Report only how many lines of the records contain the word "SOIL".

───── TASK INPUTS ─────

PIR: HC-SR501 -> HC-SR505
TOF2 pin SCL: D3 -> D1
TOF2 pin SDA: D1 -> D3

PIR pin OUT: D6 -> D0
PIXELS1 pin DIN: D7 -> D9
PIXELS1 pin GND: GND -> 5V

─────
───── TASK INPUTS ─────

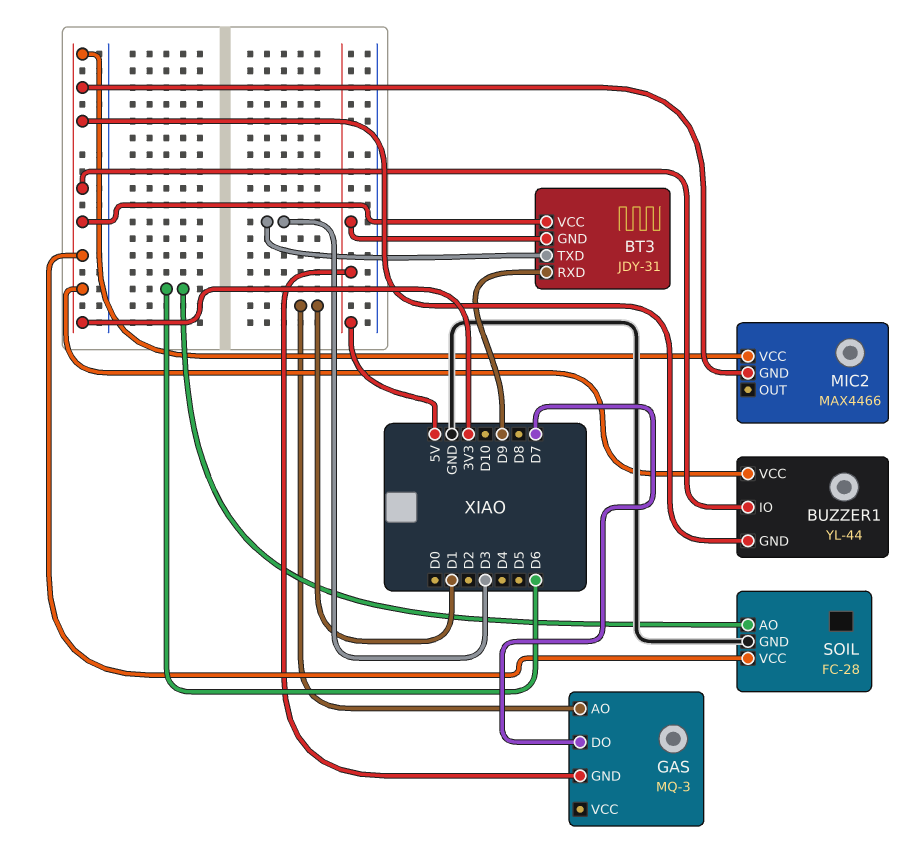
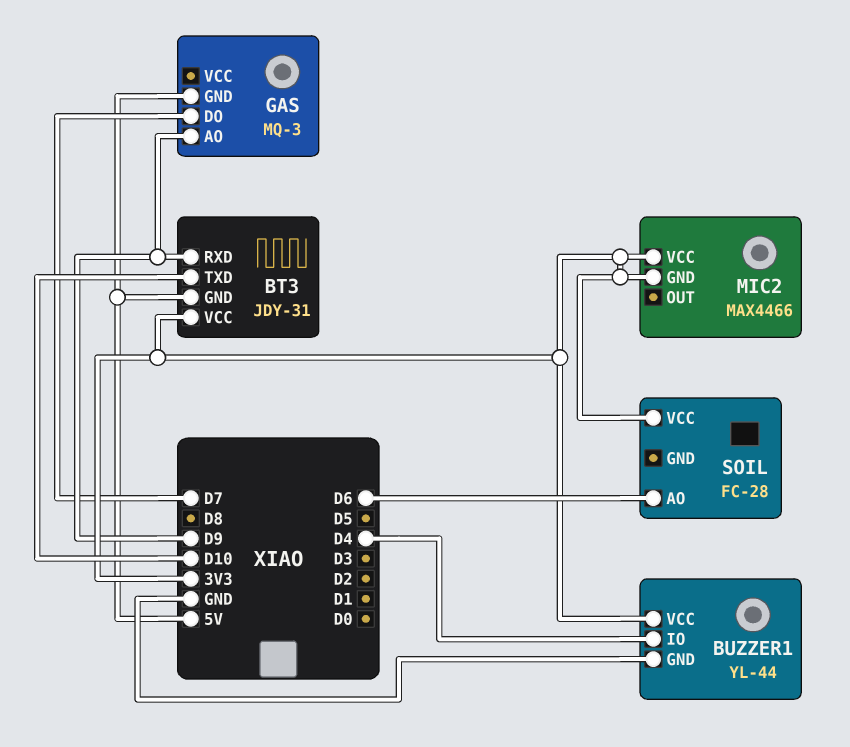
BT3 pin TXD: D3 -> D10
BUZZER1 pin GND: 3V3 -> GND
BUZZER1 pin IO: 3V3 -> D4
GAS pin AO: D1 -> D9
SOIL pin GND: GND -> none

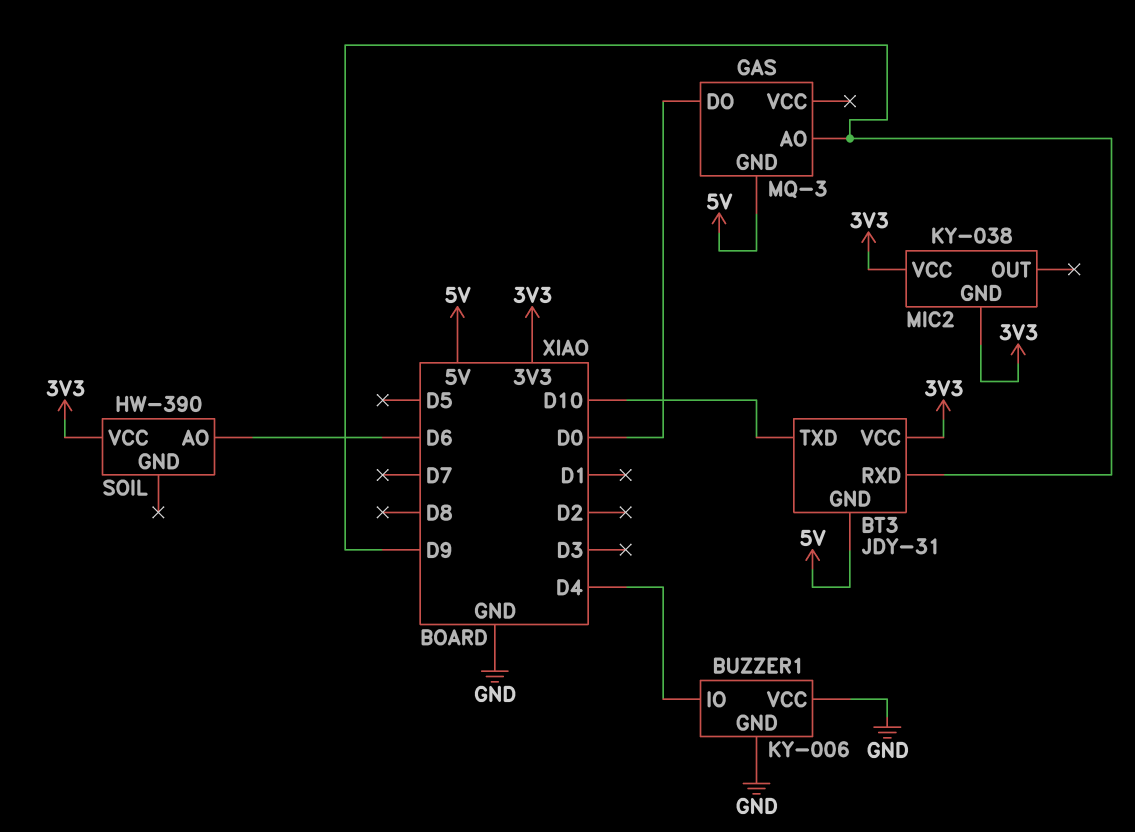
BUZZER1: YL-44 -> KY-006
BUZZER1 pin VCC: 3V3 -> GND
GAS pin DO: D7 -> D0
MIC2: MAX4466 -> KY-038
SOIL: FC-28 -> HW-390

─────

### SOLUTION
2